## REQUIRED TASK
Rescale the following lines from the records, beginning at the line that contains "melted [1041, 350]" and stopping after the line that contains "ovals [1023, 143]", by reproducing each line in full, requests included, and multiplying every coordinate in the answers by 1.35, rounded to whole numbers with halves rounded up. Reproduce only these lines.

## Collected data
"""

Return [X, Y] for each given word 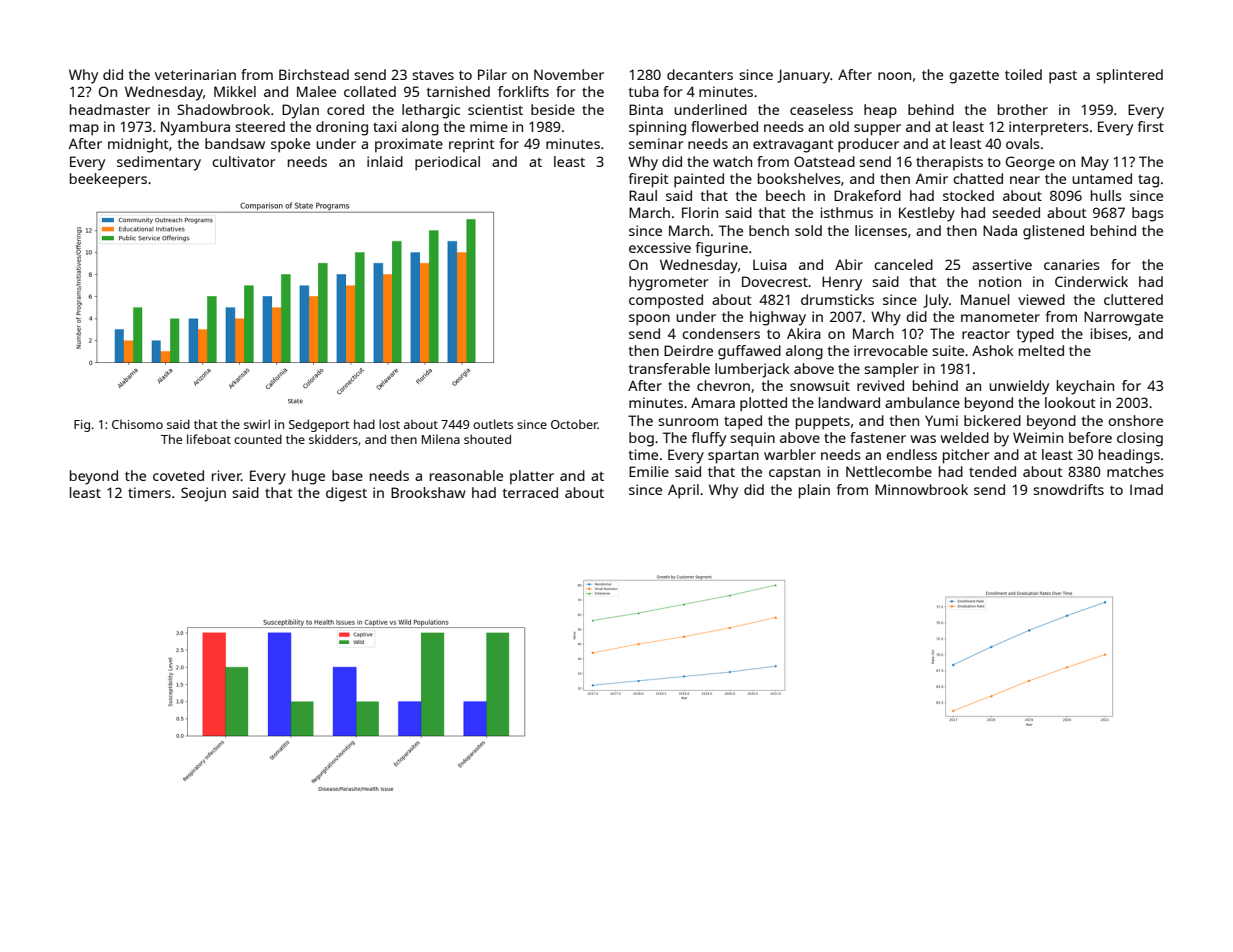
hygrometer [669, 283]
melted [1041, 350]
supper [877, 130]
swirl [257, 424]
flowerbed [724, 126]
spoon [649, 320]
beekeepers [108, 180]
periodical [447, 163]
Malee [316, 91]
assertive [1002, 264]
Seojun [203, 494]
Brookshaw [428, 492]
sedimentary [159, 163]
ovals [1023, 143]
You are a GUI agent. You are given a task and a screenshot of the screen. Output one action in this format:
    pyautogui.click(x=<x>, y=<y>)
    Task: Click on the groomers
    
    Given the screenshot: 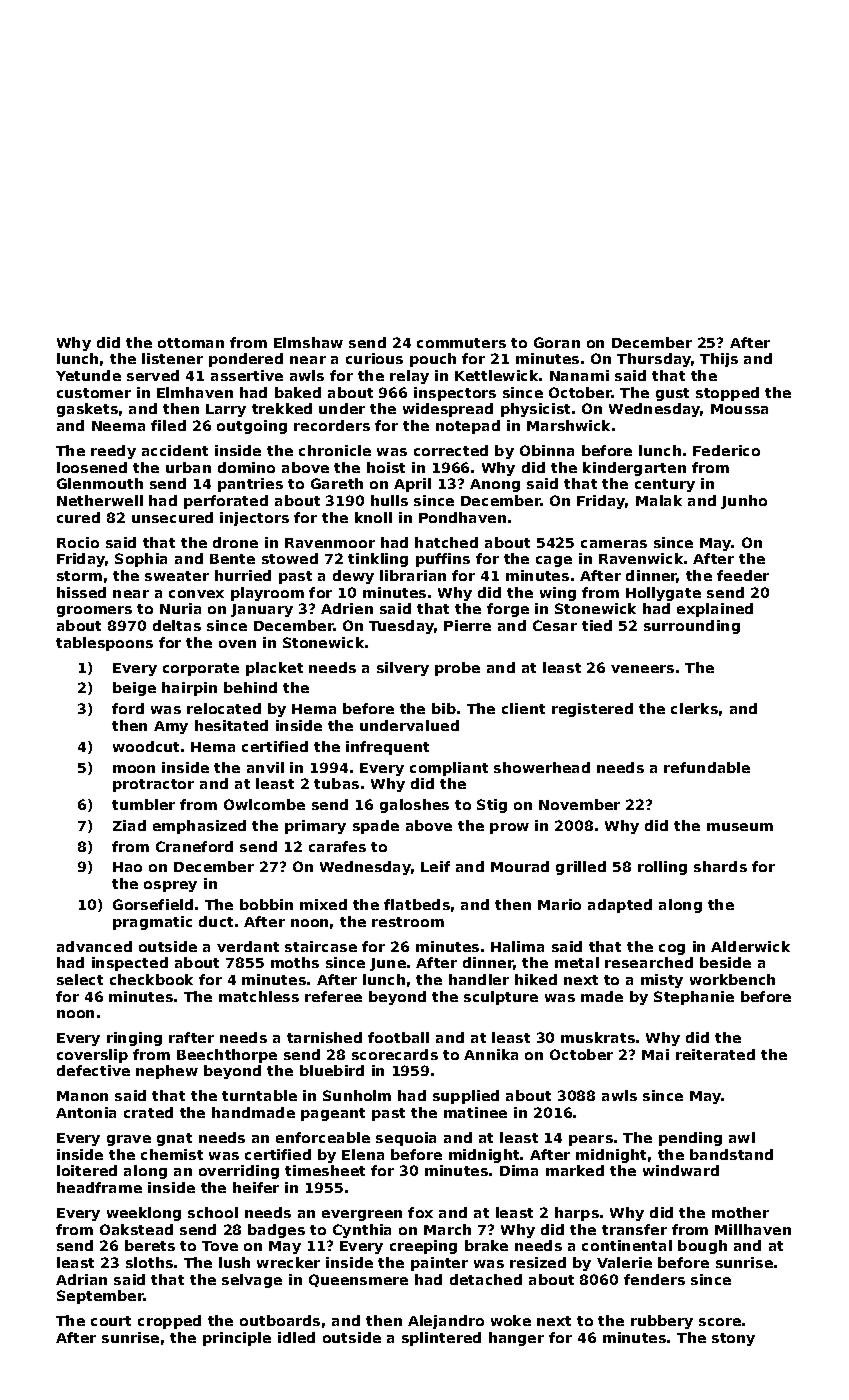 What is the action you would take?
    pyautogui.click(x=94, y=611)
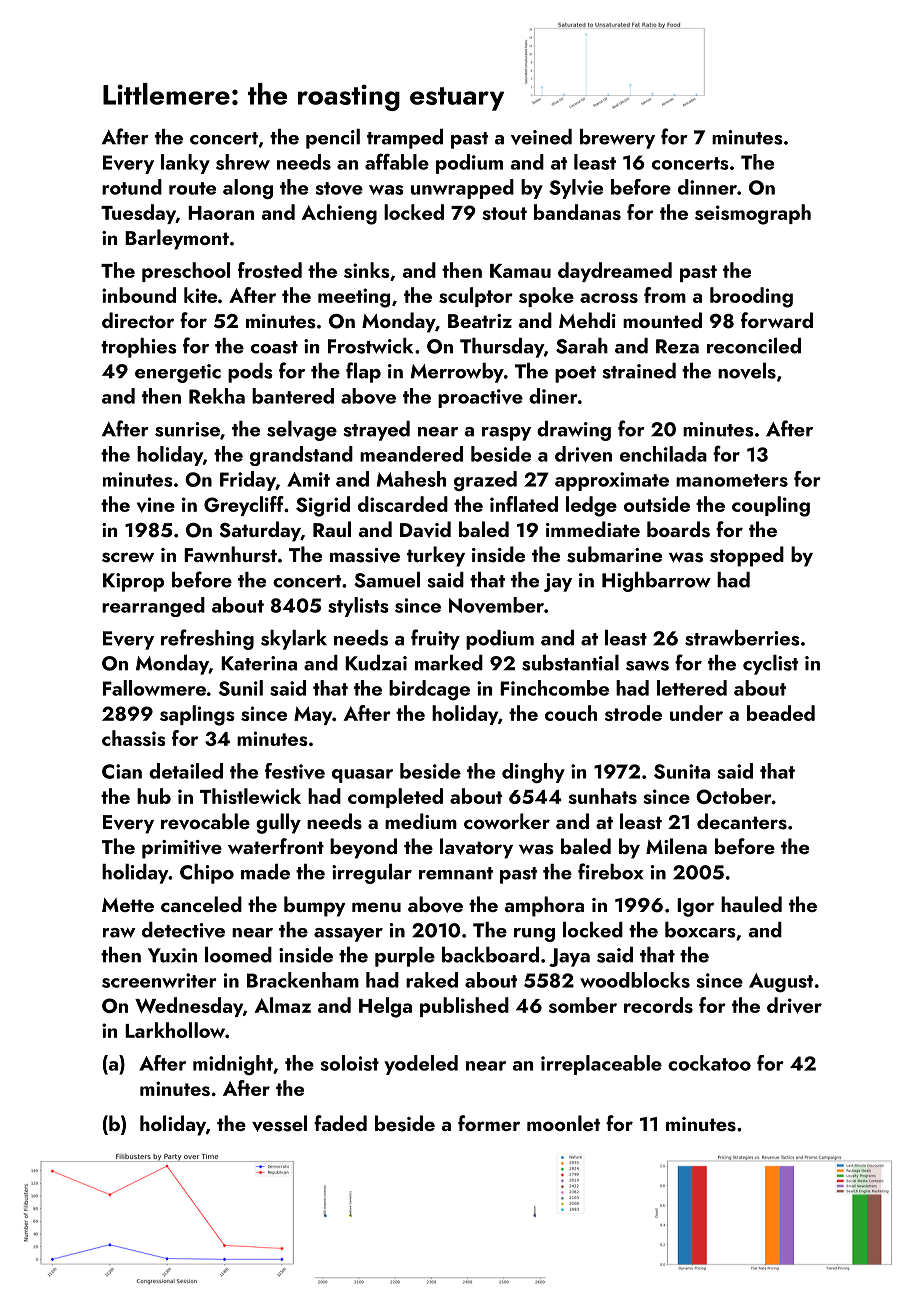 The height and width of the document is (1311, 924). Describe the element at coordinates (340, 1123) in the document. I see `faded` at that location.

"""

## WRITTEN ANSWER
melted [1405, 473]
supper [1184, 176]
swirl [347, 572]
flowerbed [977, 170]
spoon [876, 432]
beekeepers [146, 243]
periodical [603, 220]
Malee [427, 123]
assertive [1353, 356]
Seojun [274, 667]
Brookshaw [578, 664]
sedimentary [215, 220]
ovals [1381, 193]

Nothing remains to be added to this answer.